- Task requirements
Without the pictures, output the records below exactly as they are.
++++ Stored data
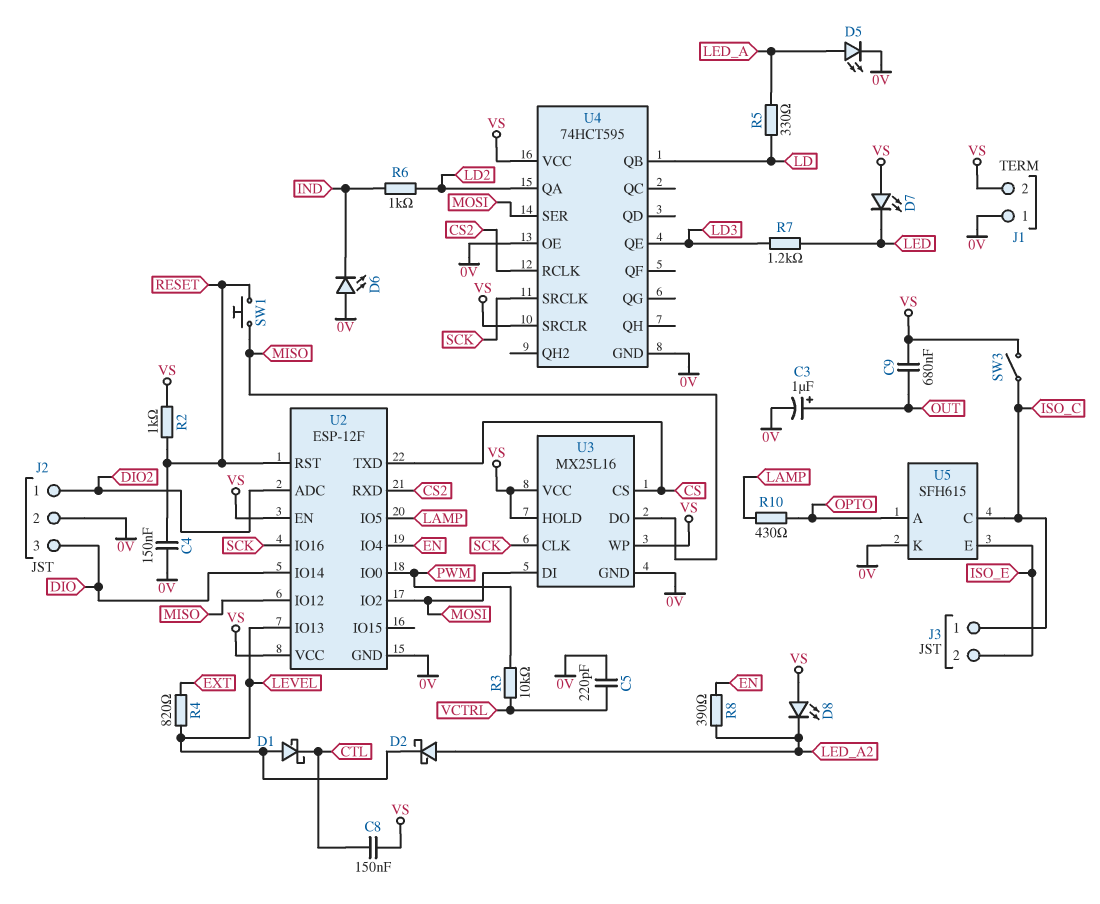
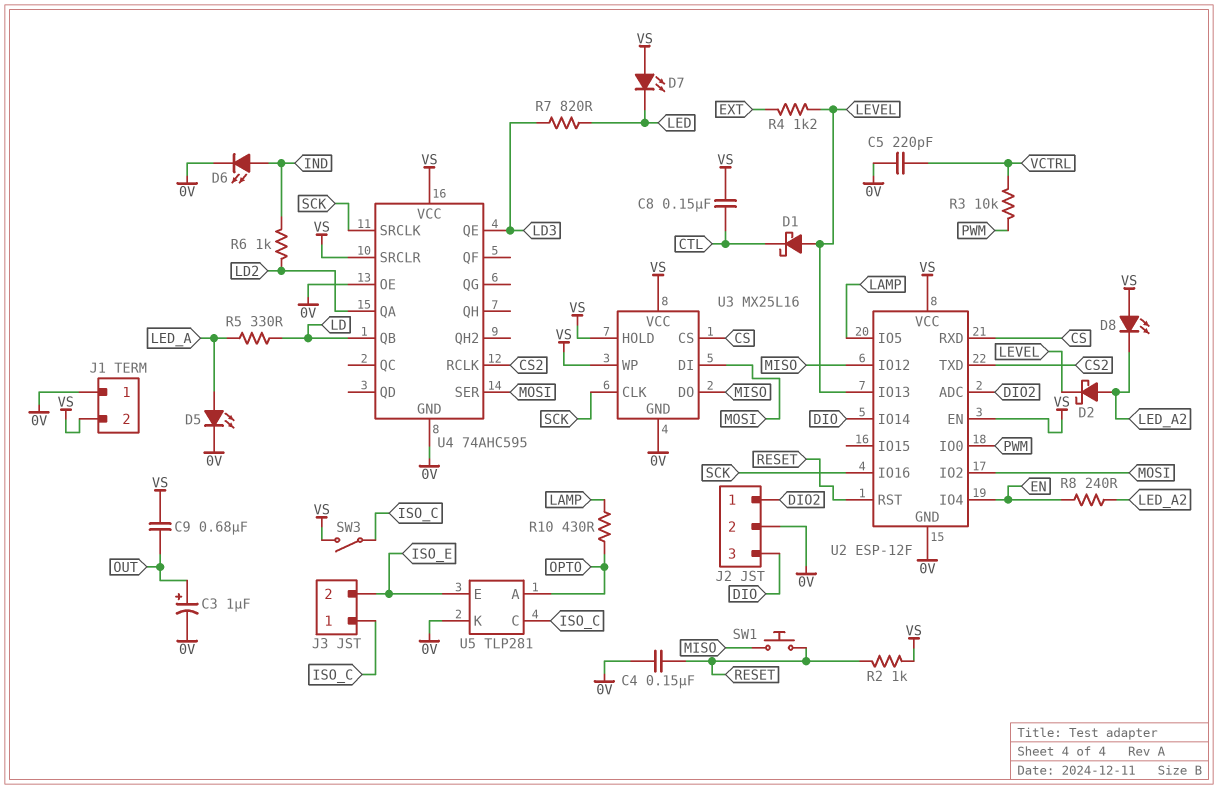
D6: LED (A 0V, K IND) -> LED (A IND, K 0V)
R4: 820 (EXT, LEVEL) -> 1.2k (EXT, LEVEL)
R7: 1.2k (LD3, LED) -> 820 (LD3, LED)
R8: 390 (EN, LED_A2) -> 240 (EN, LED_A2)
U2 pin RXD: CS2 -> CS
U2 pin TXD: CS -> CS2
U4: 74HCT595 -> 74AHC595
U5: SFH615 -> TLP281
++++++++
- Written response
D6: LED (A 0V, K IND) -> LED (A IND, K 0V)
R4: 820 (EXT, LEVEL) -> 1.2k (EXT, LEVEL)
R7: 1.2k (LD3, LED) -> 820 (LD3, LED)
R8: 390 (EN, LED_A2) -> 240 (EN, LED_A2)
U2 pin RXD: CS2 -> CS
U2 pin TXD: CS -> CS2
U4: 74HCT595 -> 74AHC595
U5: SFH615 -> TLP281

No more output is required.